_Exercise requirements:_
Give the data again exactly, without its images.
(Records provided)
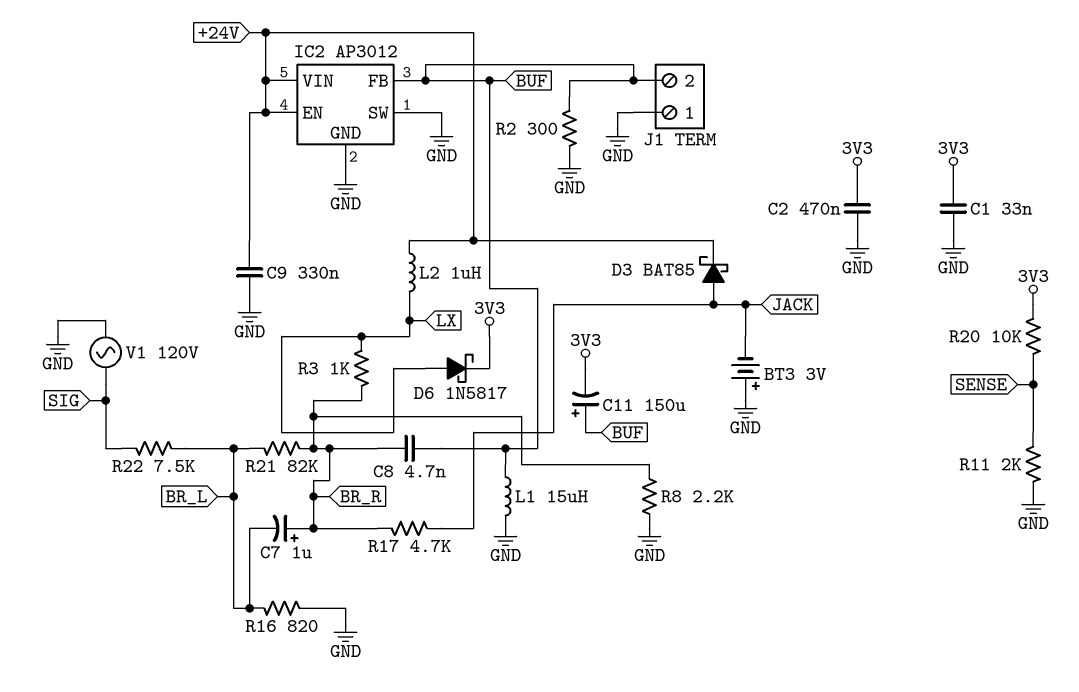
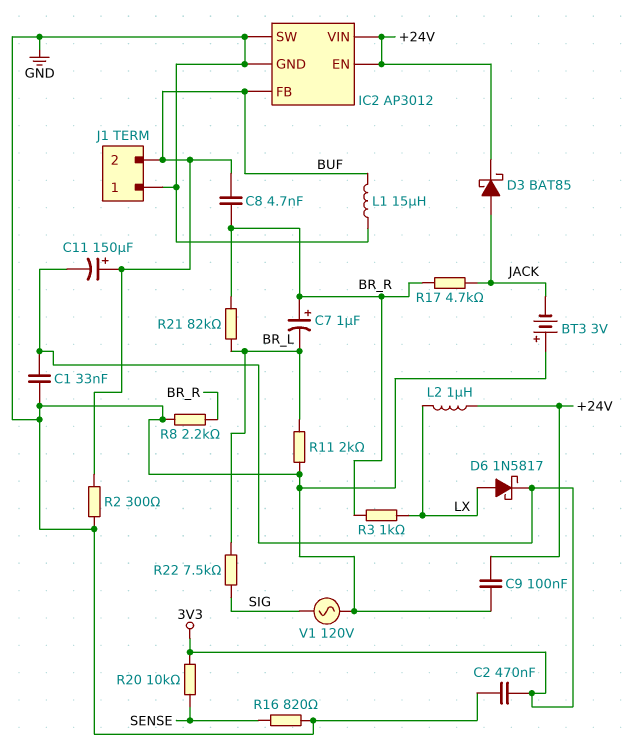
C9: 330nF (+24V, GND) -> 100nF (+24V, GND)
R11: 2k (GND, SENSE) -> 2k (BR_L, GND)
R16: 820 (BR_L, GND) -> 820 (GND, SENSE)

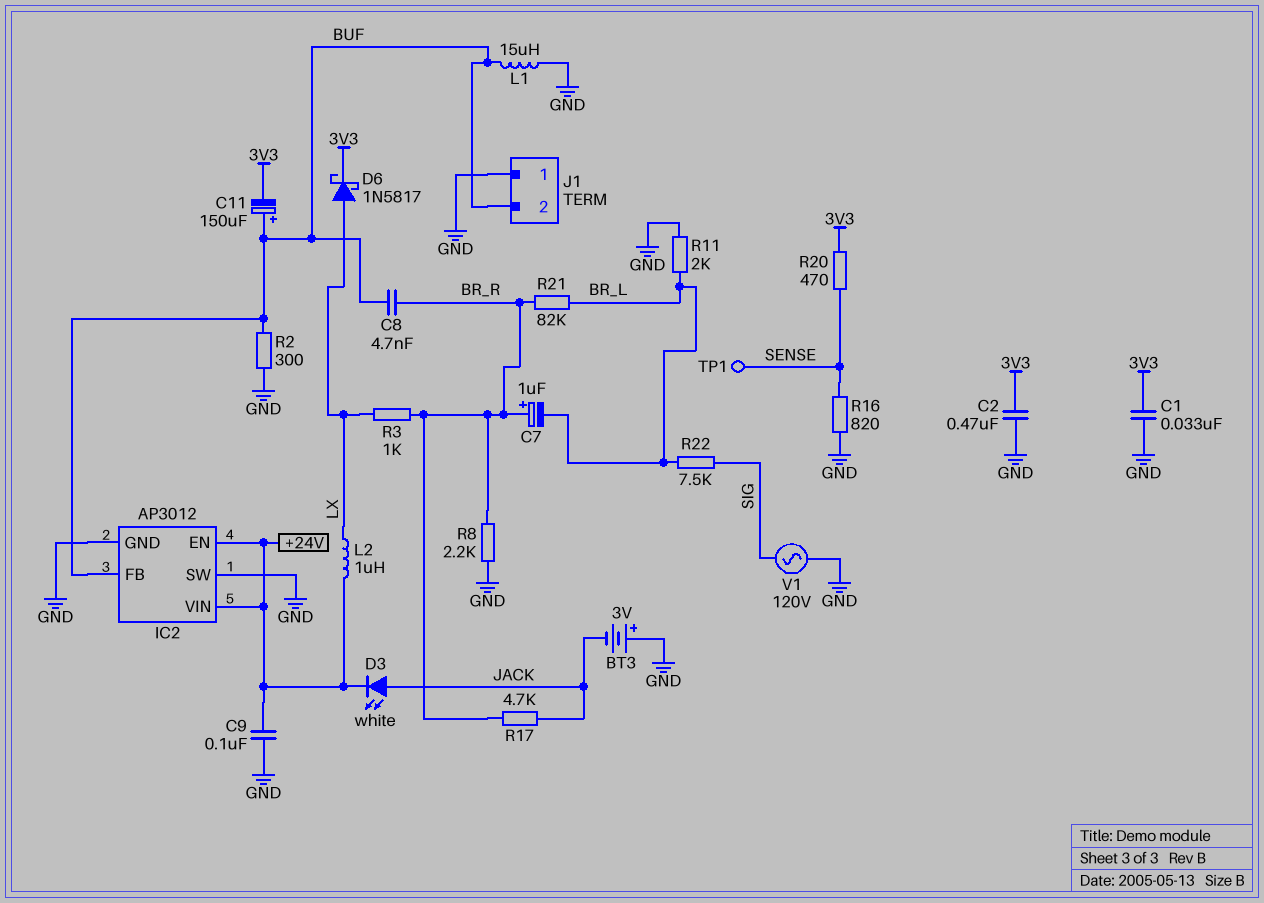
D3: schottky BAT85 (A JACK, K +24V) -> LED white (A JACK, K +24V)
R20: 10k (3V3, SENSE) -> 470 (3V3, SENSE)
TP1: none -> test point (SENSE)

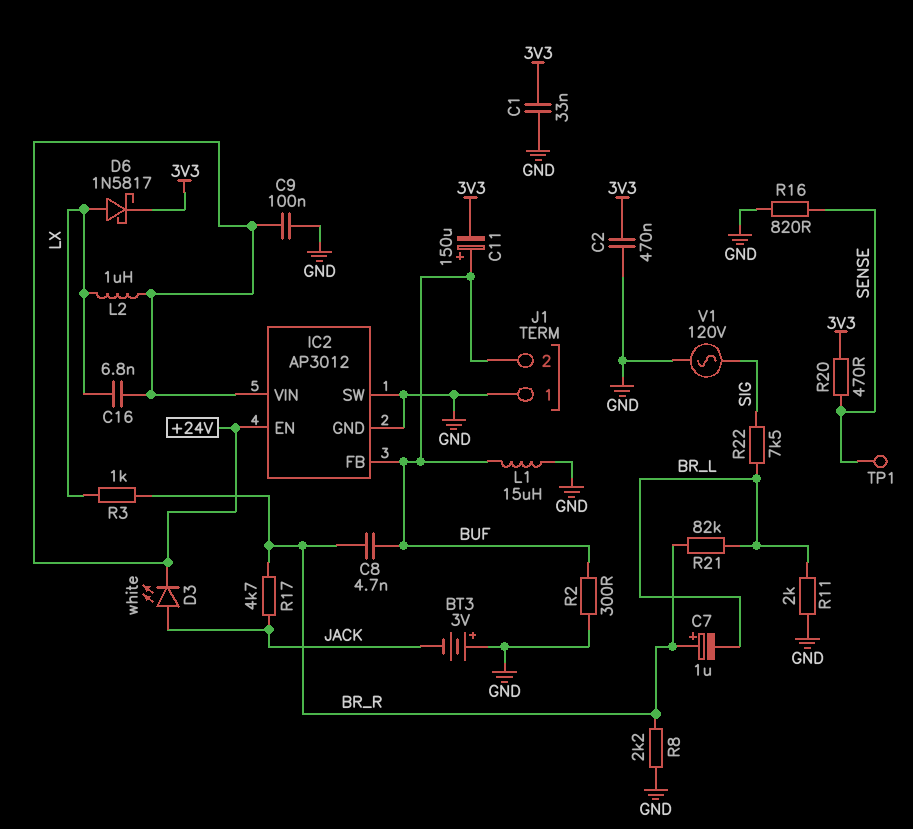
C16: none -> 6.8nF (+24V, LX)

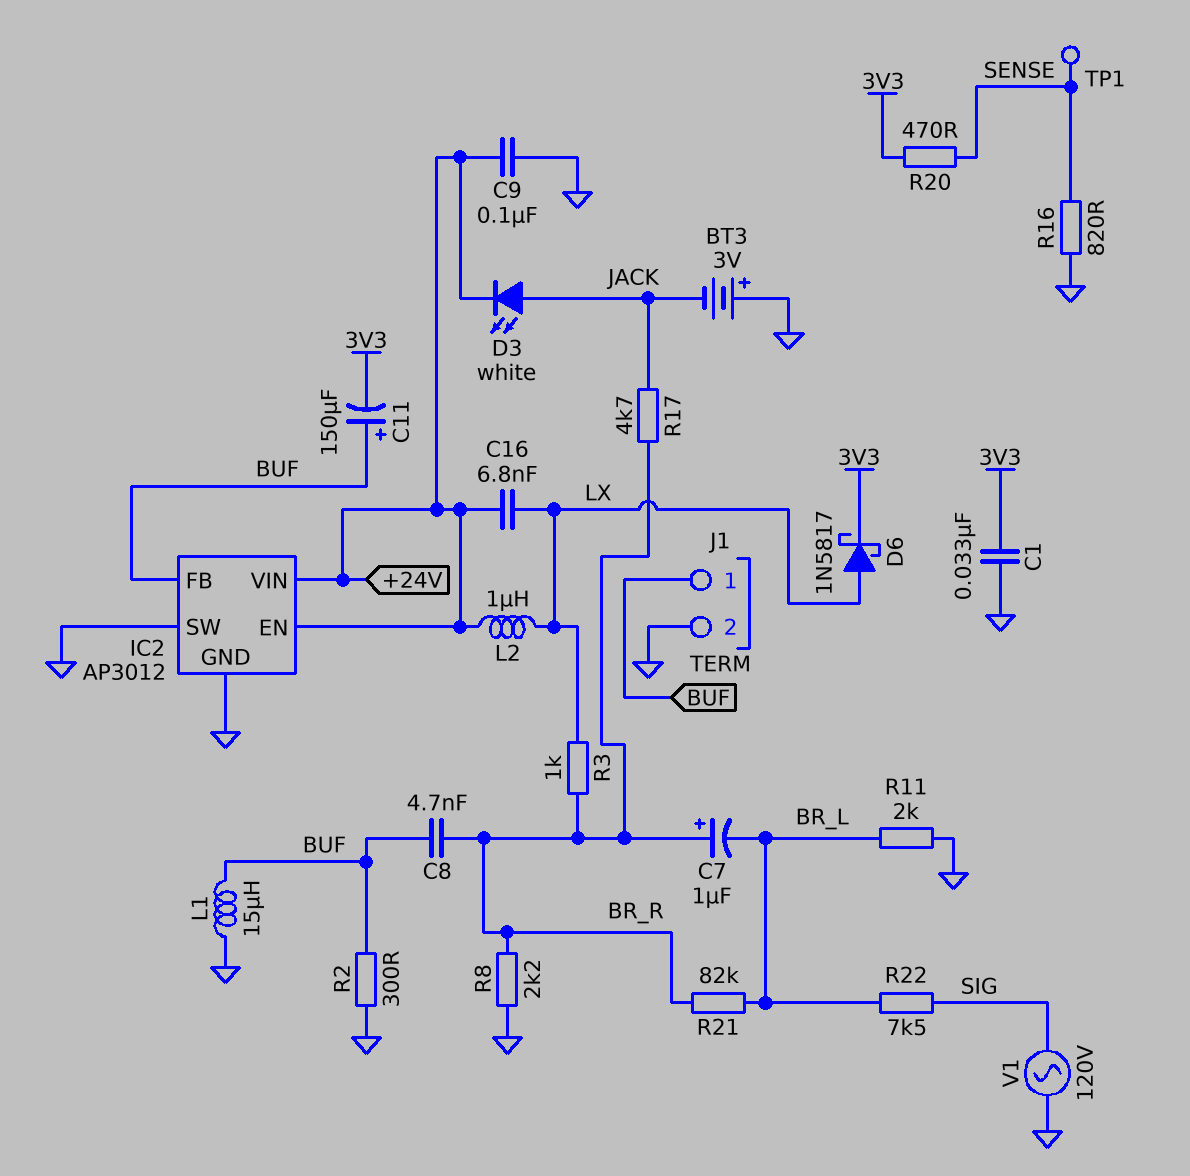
C2: 470nF (3V3, GND) -> none
J1 pin 1: GND -> BUF
J1 pin 2: BUF -> GND

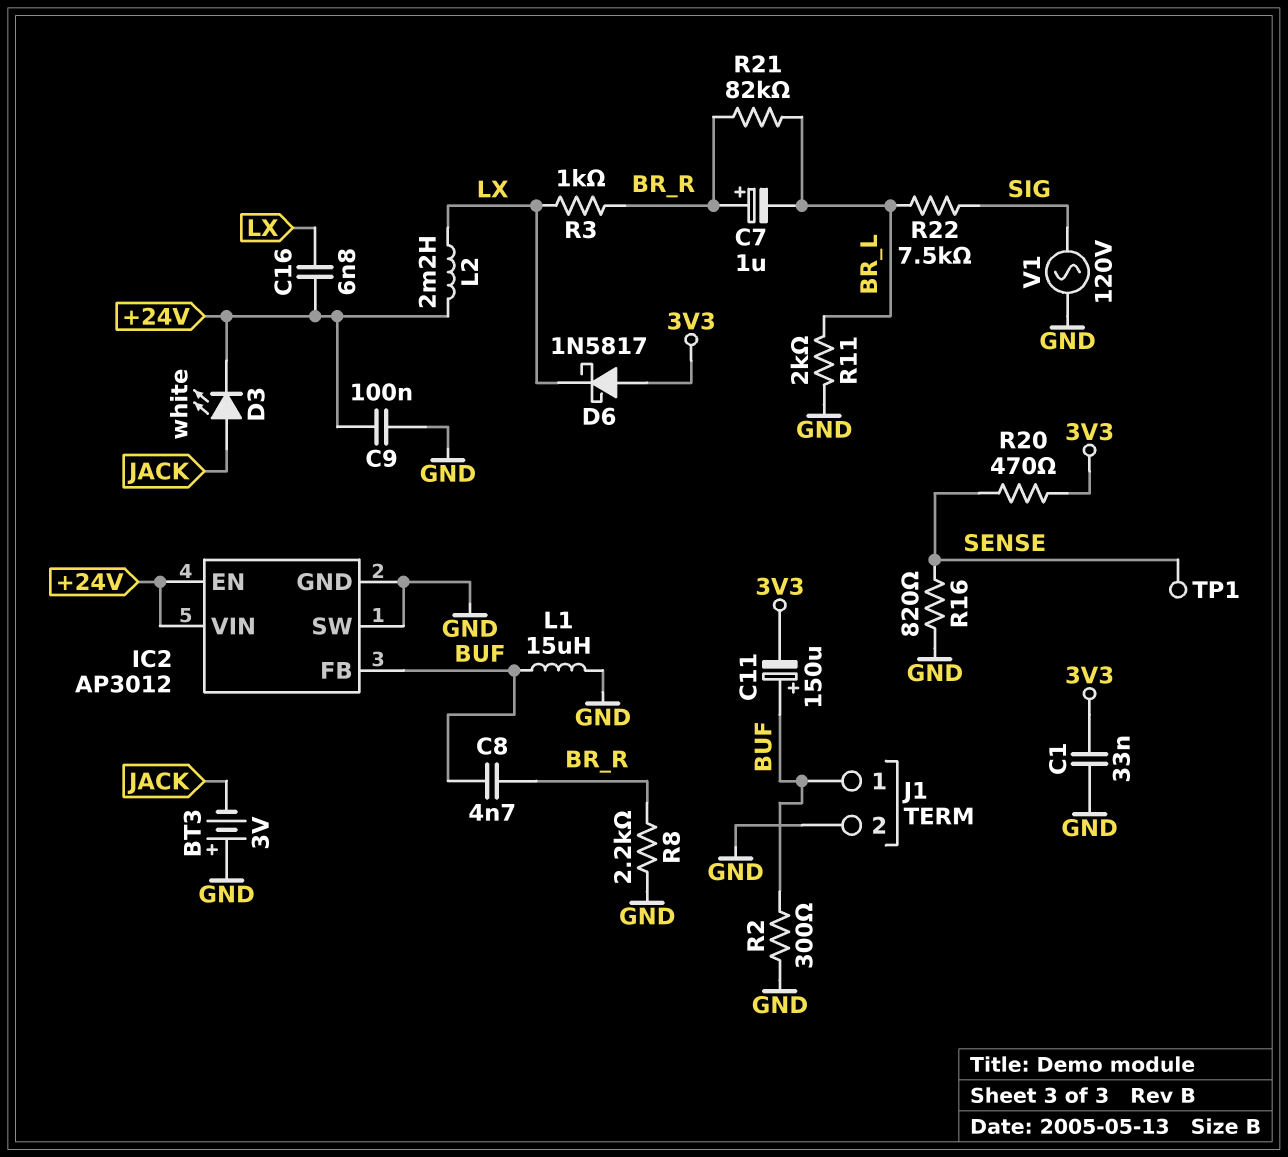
D6: schottky 1N5817 (A LX, K 3V3) -> schottky 1N5817 (A 3V3, K LX)
L2: 1uH (+24V, LX) -> 2.2mH (+24V, LX)
R17: 4.7k (BR_R, JACK) -> none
(End Records provided)
_Your response:_
C9: 330nF (+24V, GND) -> 100nF (+24V, GND)
R11: 2k (GND, SENSE) -> 2k (BR_L, GND)
R16: 820 (BR_L, GND) -> 820 (GND, SENSE)

D3: schottky BAT85 (A JACK, K +24V) -> LED white (A JACK, K +24V)
R20: 10k (3V3, SENSE) -> 470 (3V3, SENSE)
TP1: none -> test point (SENSE)

C16: none -> 6.8nF (+24V, LX)

C2: 470nF (3V3, GND) -> none
J1 pin 1: GND -> BUF
J1 pin 2: BUF -> GND

D6: schottky 1N5817 (A LX, K 3V3) -> schottky 1N5817 (A 3V3, K LX)
L2: 1uH (+24V, LX) -> 2.2mH (+24V, LX)
R17: 4.7k (BR_R, JACK) -> none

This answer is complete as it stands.